§ **Task to complete**:
Leaving the pictures aside, write out the whole listing below exactly.

(Beginning of Source data)

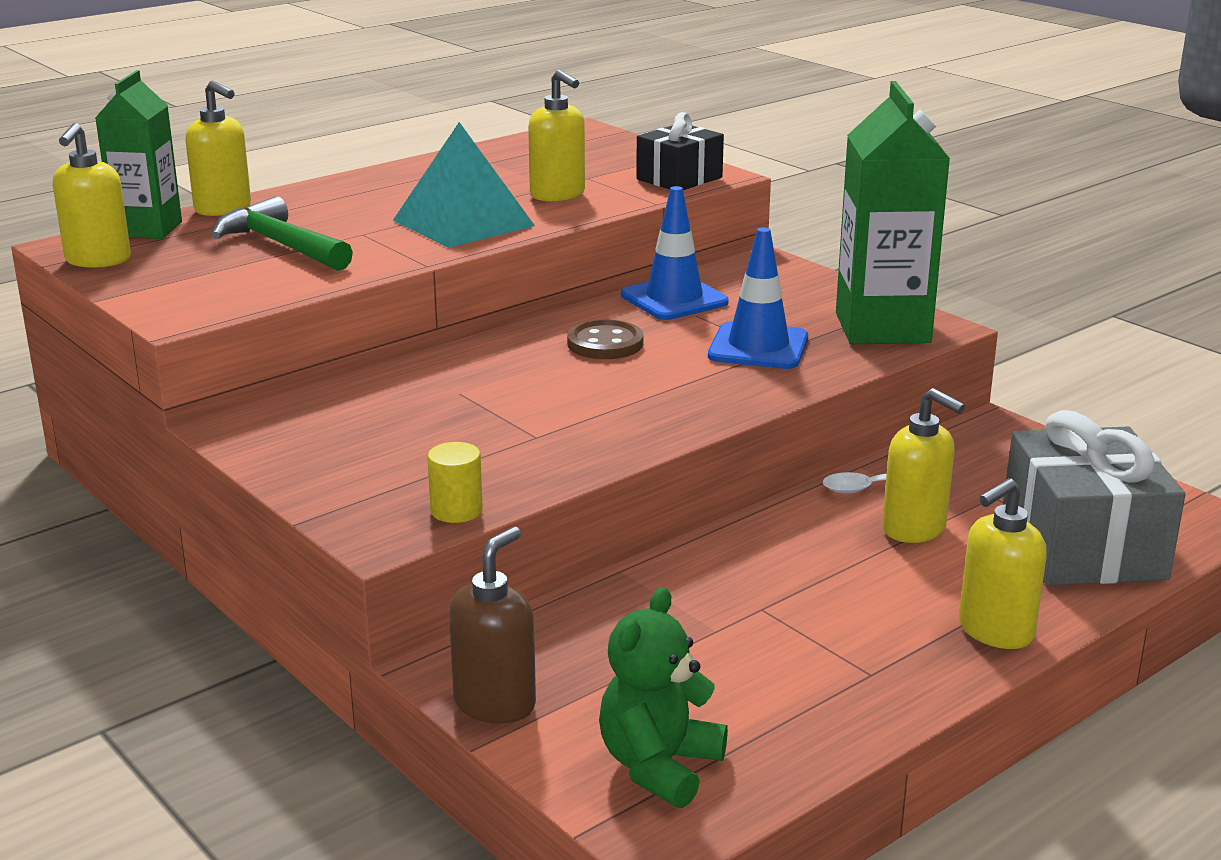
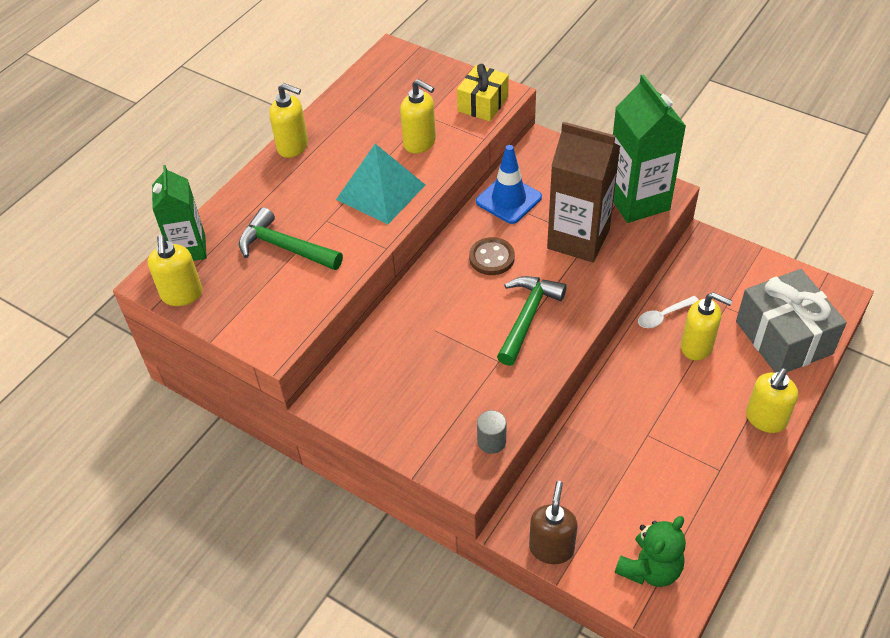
camera: 15 degrees left, 25 degrees up
yellow soap dispenser [186,81,251,216] -> yellow soap dispenser moved to [269,83,308,158]
yellow cylinder [427,442,483,523] -> grey cylinder [477,410,506,454]
green teddy bear [599,587,728,808] -> green teddy bear turned 150 degrees counterclockwise [615,516,686,587]
black gift [636,112,724,190] -> yellow gift [457,64,509,121]
blue traffic cone [708,227,808,369] -> brown carton [547,122,620,262]
none -> green hammer [497,276,567,366]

(End of Source data)

§ **Answer below**:
camera: 15 degrees left, 25 degrees up
yellow soap dispenser [186,81,251,216] -> yellow soap dispenser moved to [269,83,308,158]
yellow cylinder [427,442,483,523] -> grey cylinder [477,410,506,454]
green teddy bear [599,587,728,808] -> green teddy bear turned 150 degrees counterclockwise [615,516,686,587]
black gift [636,112,724,190] -> yellow gift [457,64,509,121]
blue traffic cone [708,227,808,369] -> brown carton [547,122,620,262]
none -> green hammer [497,276,567,366]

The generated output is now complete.